- **Assignment**
What is needed is an exact transcription of every record below.

- **Data for processing**
--- START ---

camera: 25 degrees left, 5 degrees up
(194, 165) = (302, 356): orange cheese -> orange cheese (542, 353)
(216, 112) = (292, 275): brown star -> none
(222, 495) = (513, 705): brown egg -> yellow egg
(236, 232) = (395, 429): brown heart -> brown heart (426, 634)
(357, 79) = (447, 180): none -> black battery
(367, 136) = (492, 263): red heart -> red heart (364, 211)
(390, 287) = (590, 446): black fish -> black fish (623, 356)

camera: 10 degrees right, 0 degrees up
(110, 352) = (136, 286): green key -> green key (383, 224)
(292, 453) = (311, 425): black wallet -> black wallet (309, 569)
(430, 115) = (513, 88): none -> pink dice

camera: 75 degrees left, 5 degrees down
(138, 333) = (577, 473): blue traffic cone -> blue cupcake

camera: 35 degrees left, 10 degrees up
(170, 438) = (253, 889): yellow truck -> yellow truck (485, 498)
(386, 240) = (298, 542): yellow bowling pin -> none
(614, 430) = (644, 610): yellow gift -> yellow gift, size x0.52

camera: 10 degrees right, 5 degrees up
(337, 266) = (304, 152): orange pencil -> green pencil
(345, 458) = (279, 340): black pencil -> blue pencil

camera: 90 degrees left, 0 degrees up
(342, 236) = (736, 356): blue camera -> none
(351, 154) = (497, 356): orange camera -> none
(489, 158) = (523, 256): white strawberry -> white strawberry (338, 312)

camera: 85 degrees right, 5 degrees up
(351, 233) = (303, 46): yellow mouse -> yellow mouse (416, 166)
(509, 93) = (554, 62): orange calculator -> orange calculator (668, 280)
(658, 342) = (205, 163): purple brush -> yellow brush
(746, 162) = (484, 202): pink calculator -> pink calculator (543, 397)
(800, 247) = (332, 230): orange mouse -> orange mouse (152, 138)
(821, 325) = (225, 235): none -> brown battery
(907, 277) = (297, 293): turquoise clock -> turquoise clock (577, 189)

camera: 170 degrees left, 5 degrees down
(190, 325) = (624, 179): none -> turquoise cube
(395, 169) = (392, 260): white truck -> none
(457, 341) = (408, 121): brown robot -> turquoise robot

--- END ---

- **Response area**
camera: 25 degrees left, 5 degrees up
(194, 165) = (302, 356): orange cheese -> orange cheese (542, 353)
(216, 112) = (292, 275): brown star -> none
(222, 495) = (513, 705): brown egg -> yellow egg
(236, 232) = (395, 429): brown heart -> brown heart (426, 634)
(357, 79) = (447, 180): none -> black battery
(367, 136) = (492, 263): red heart -> red heart (364, 211)
(390, 287) = (590, 446): black fish -> black fish (623, 356)

camera: 10 degrees right, 0 degrees up
(110, 352) = (136, 286): green key -> green key (383, 224)
(292, 453) = (311, 425): black wallet -> black wallet (309, 569)
(430, 115) = (513, 88): none -> pink dice

camera: 75 degrees left, 5 degrees down
(138, 333) = (577, 473): blue traffic cone -> blue cupcake

camera: 35 degrees left, 10 degrees up
(170, 438) = (253, 889): yellow truck -> yellow truck (485, 498)
(386, 240) = (298, 542): yellow bowling pin -> none
(614, 430) = (644, 610): yellow gift -> yellow gift, size x0.52

camera: 10 degrees right, 5 degrees up
(337, 266) = (304, 152): orange pencil -> green pencil
(345, 458) = (279, 340): black pencil -> blue pencil

camera: 90 degrees left, 0 degrees up
(342, 236) = (736, 356): blue camera -> none
(351, 154) = (497, 356): orange camera -> none
(489, 158) = (523, 256): white strawberry -> white strawberry (338, 312)

camera: 85 degrees right, 5 degrees up
(351, 233) = (303, 46): yellow mouse -> yellow mouse (416, 166)
(509, 93) = (554, 62): orange calculator -> orange calculator (668, 280)
(658, 342) = (205, 163): purple brush -> yellow brush
(746, 162) = (484, 202): pink calculator -> pink calculator (543, 397)
(800, 247) = (332, 230): orange mouse -> orange mouse (152, 138)
(821, 325) = (225, 235): none -> brown battery
(907, 277) = (297, 293): turquoise clock -> turquoise clock (577, 189)

camera: 170 degrees left, 5 degrees down
(190, 325) = (624, 179): none -> turquoise cube
(395, 169) = (392, 260): white truck -> none
(457, 341) = (408, 121): brown robot -> turquoise robot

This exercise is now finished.